What you are asked to do
The entries below contain pictures. Write out only the lines from the line with "D1: none -> diode (A DGND, K SIG4)" up to and including the line with "R2: 18k (+5V, IC3/PA0) -> 15k (+5V, IC3/PA0)", exactly, without them.

------ The records ------

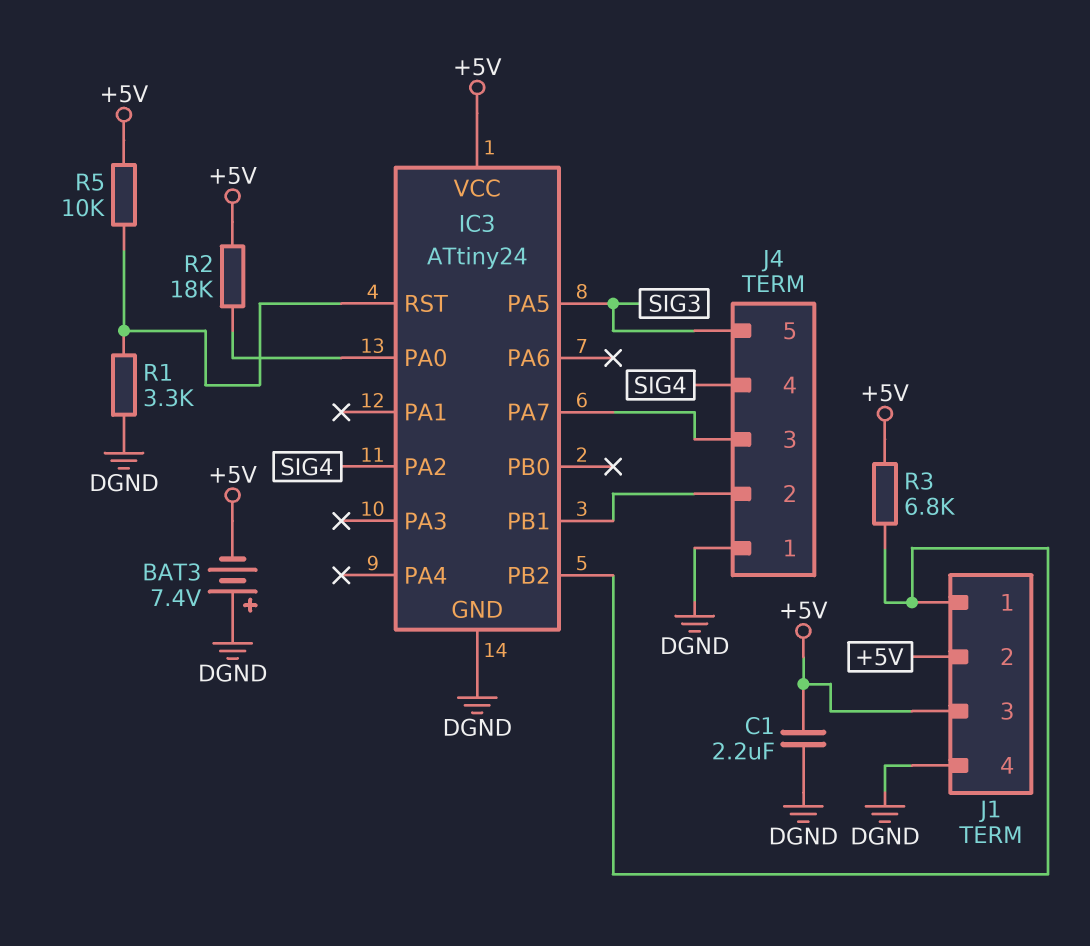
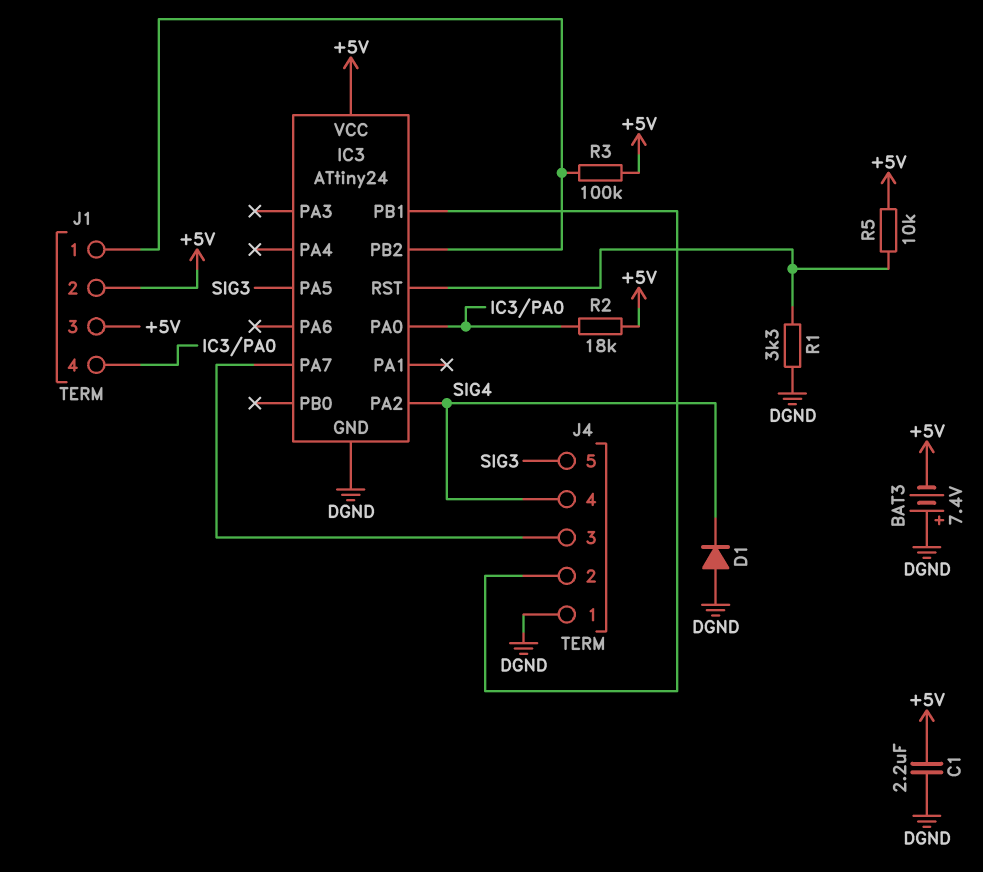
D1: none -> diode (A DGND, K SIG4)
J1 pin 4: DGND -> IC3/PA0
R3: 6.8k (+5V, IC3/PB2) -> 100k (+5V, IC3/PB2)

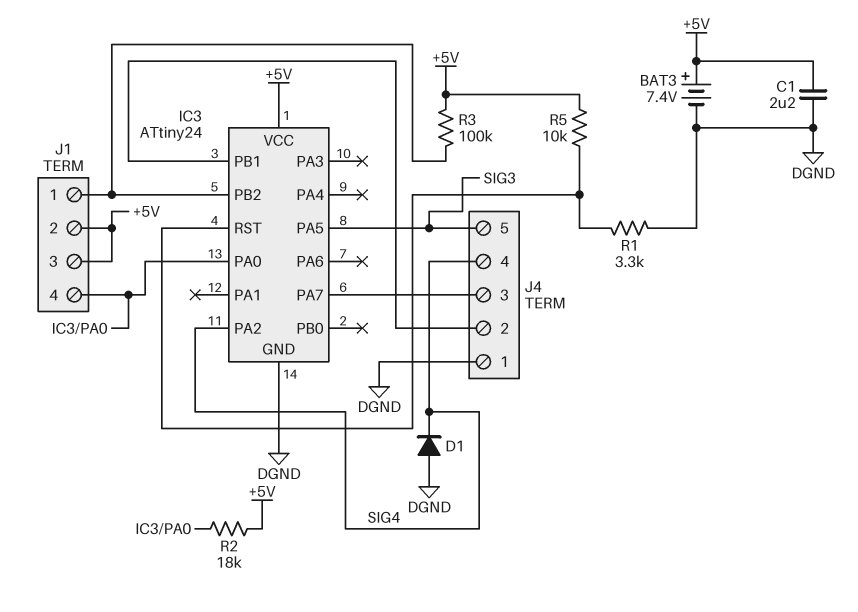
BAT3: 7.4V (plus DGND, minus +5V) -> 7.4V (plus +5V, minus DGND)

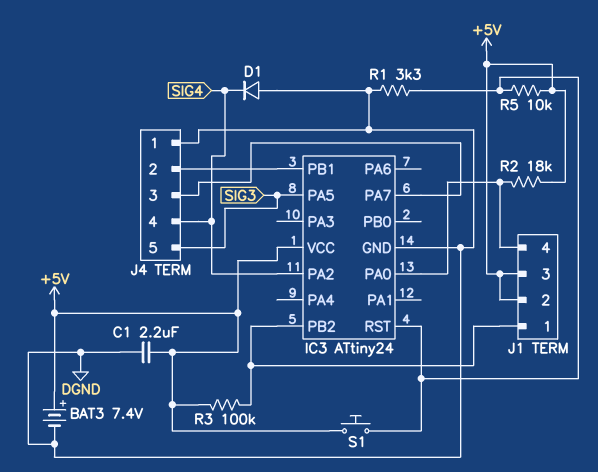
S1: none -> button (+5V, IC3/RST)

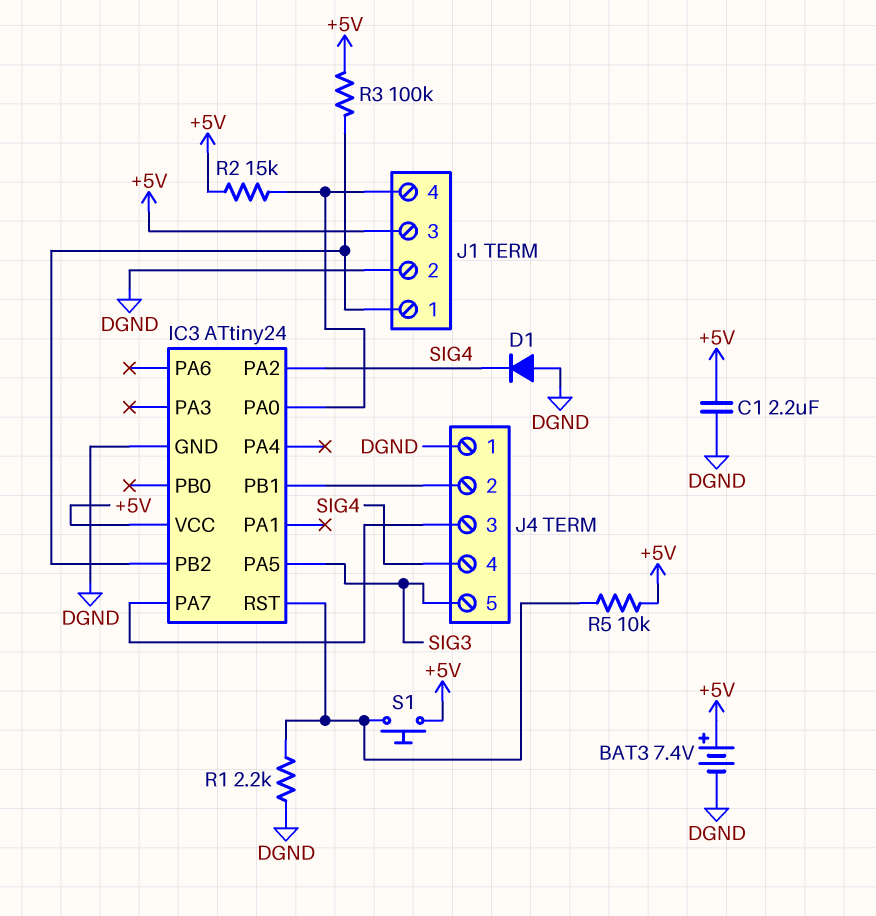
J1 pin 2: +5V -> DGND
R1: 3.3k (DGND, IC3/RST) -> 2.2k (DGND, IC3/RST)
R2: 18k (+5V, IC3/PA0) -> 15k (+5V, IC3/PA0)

------
------ The records ------

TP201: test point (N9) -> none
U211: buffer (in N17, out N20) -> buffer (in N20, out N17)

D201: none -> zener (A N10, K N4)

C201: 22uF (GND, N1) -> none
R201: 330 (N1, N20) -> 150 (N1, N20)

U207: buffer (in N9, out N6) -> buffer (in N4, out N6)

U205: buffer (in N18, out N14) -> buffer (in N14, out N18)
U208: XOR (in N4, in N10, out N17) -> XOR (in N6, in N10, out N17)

------
------ The records ------

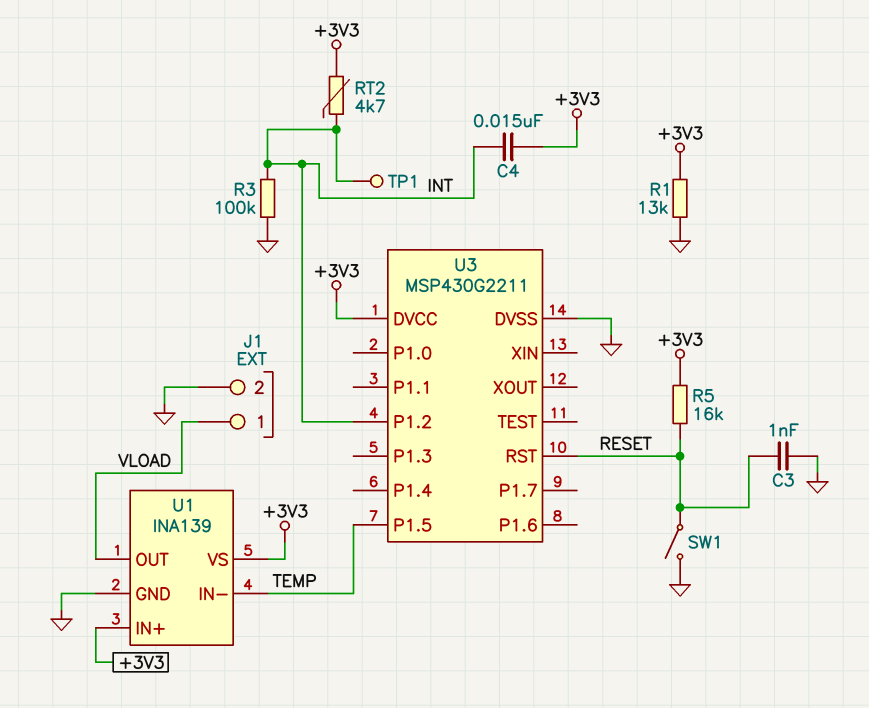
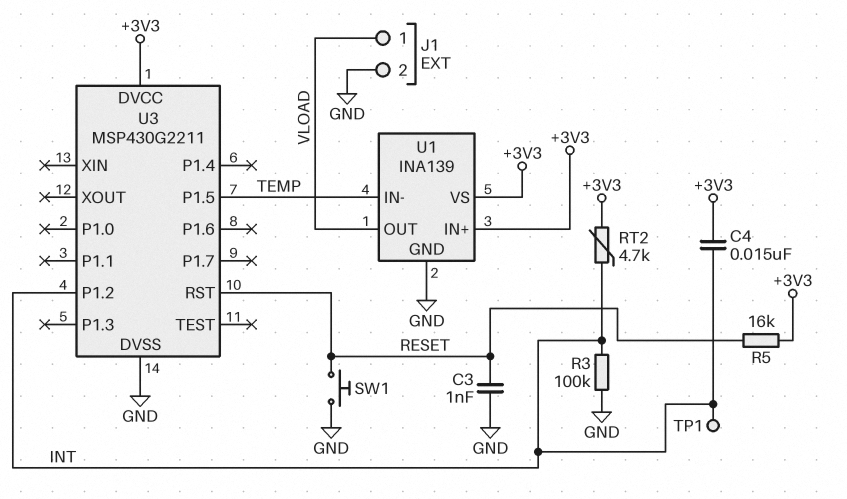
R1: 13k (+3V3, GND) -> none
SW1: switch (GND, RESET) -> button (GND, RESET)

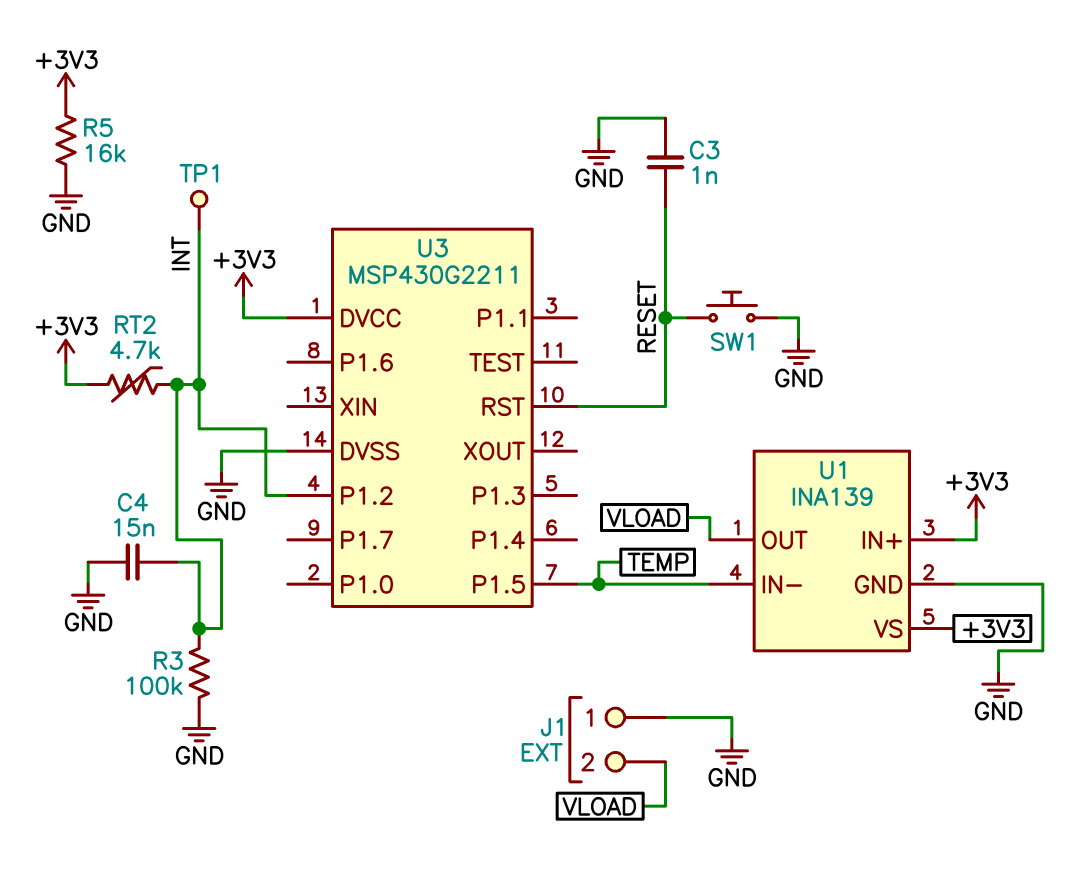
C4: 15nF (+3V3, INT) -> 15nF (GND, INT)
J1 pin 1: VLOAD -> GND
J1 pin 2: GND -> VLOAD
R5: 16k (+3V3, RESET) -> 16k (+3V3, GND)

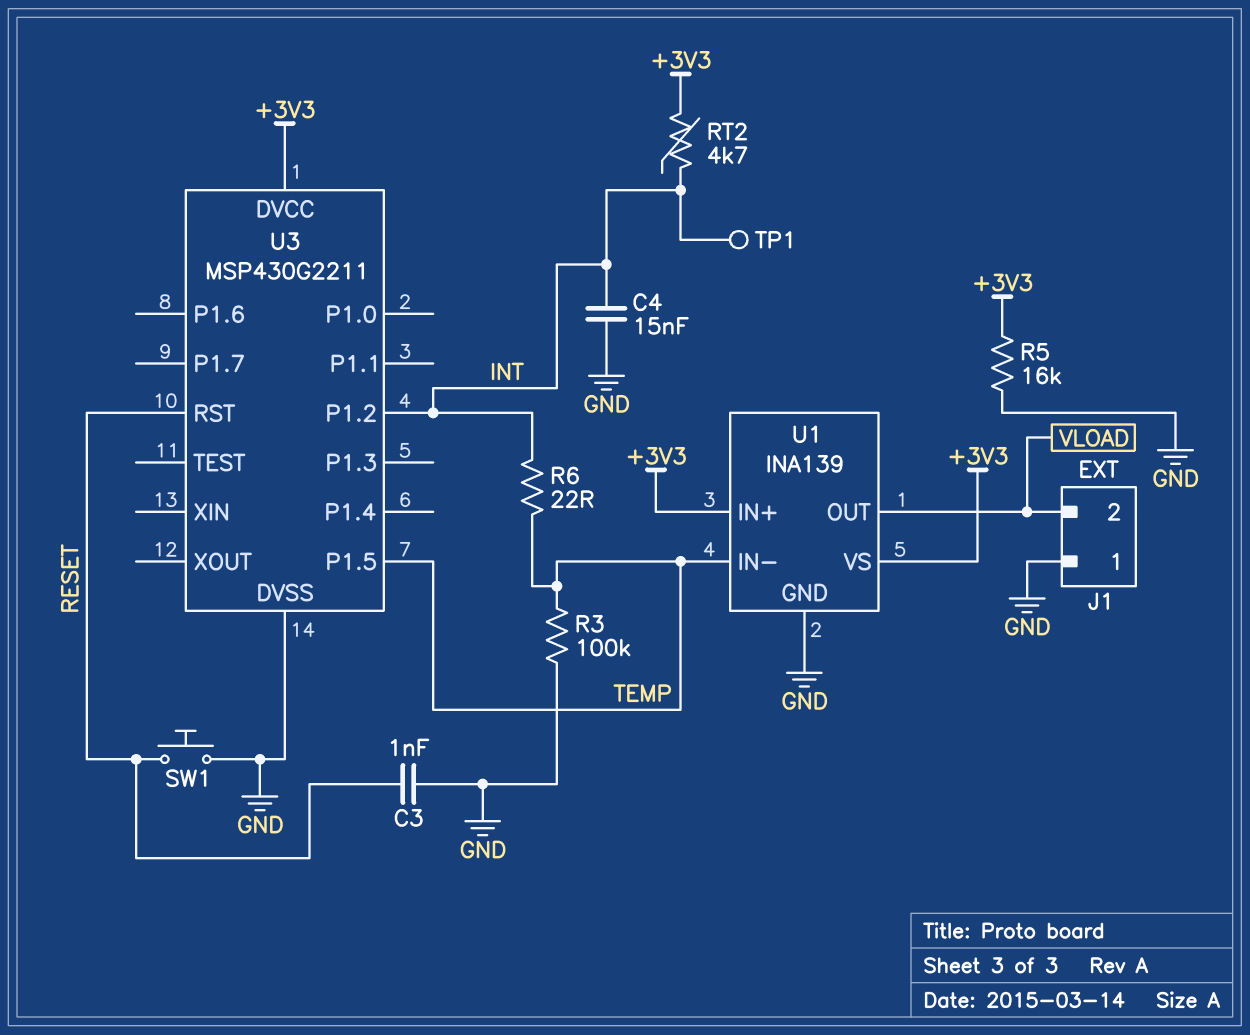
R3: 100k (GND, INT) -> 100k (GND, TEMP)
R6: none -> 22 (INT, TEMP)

------

Task result
D1: none -> diode (A DGND, K SIG4)
J1 pin 4: DGND -> IC3/PA0
R3: 6.8k (+5V, IC3/PB2) -> 100k (+5V, IC3/PB2)

BAT3: 7.4V (plus DGND, minus +5V) -> 7.4V (plus +5V, minus DGND)

S1: none -> button (+5V, IC3/RST)

J1 pin 2: +5V -> DGND
R1: 3.3k (DGND, IC3/RST) -> 2.2k (DGND, IC3/RST)
R2: 18k (+5V, IC3/PA0) -> 15k (+5V, IC3/PA0)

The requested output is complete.